TASK BRIEF: Please count the lines in the records below that include the word "bulb" and report only the total.

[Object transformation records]
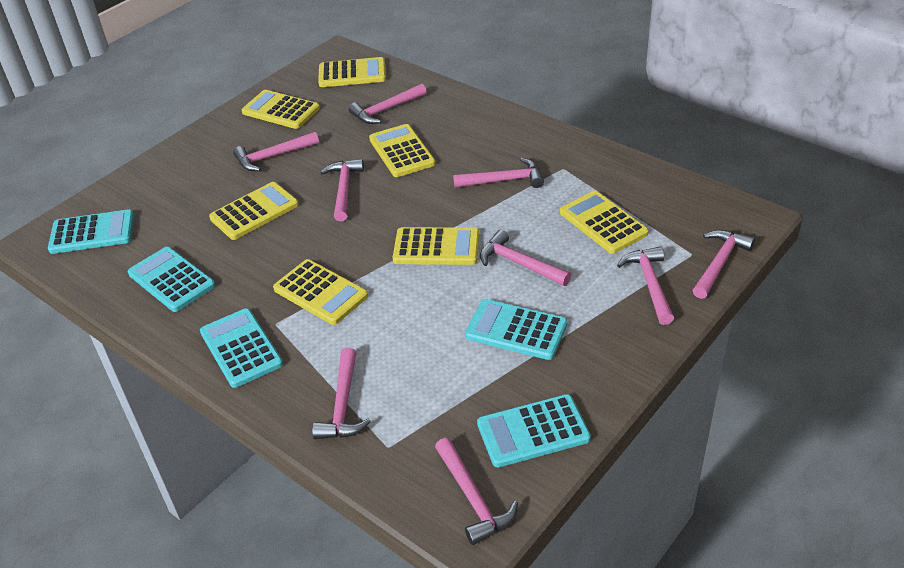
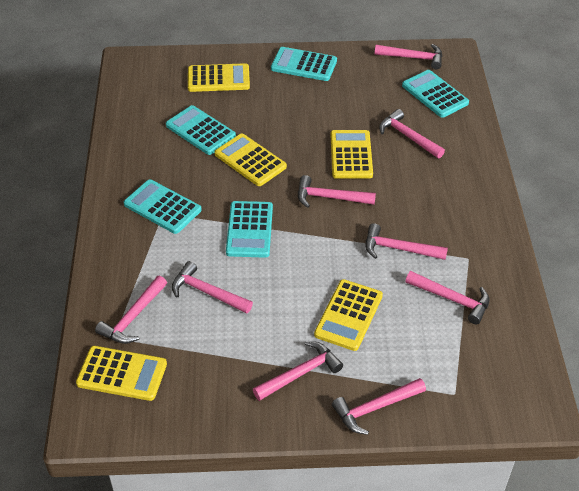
yellow calculator: 7 -> 5

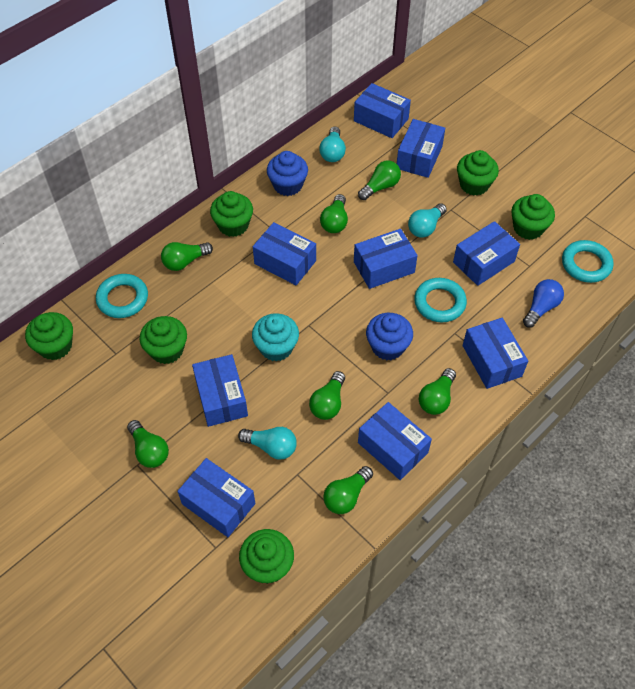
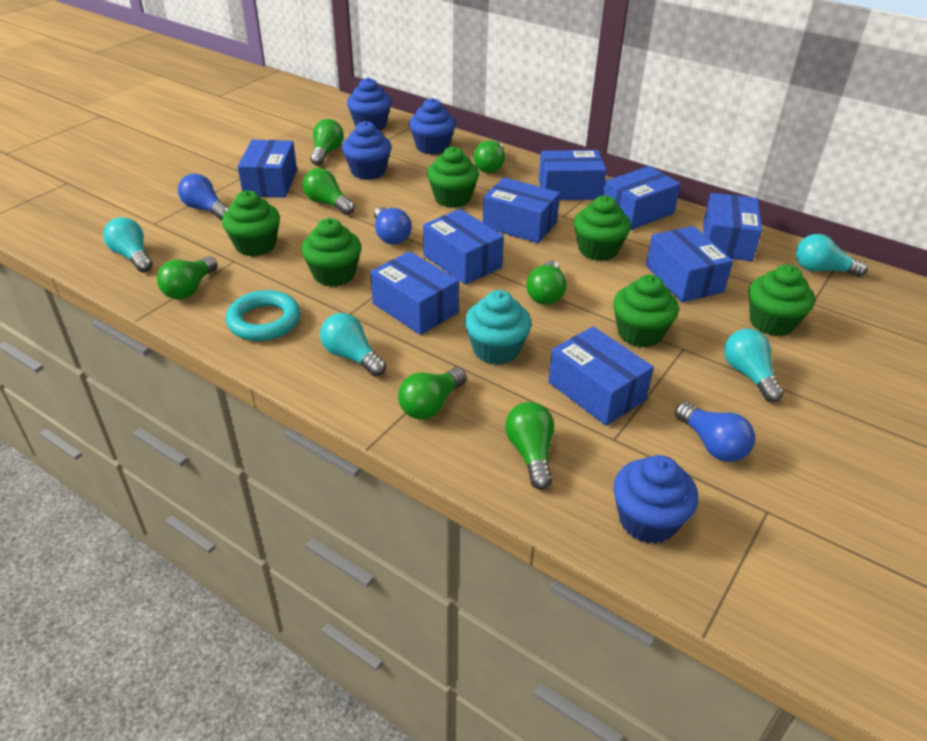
blue cupcake: 2 -> 4
blue light bulb: 1 -> 3
turquoise light bulb: 3 -> 4
turquoise ring: 3 -> 1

SOLUTION: 2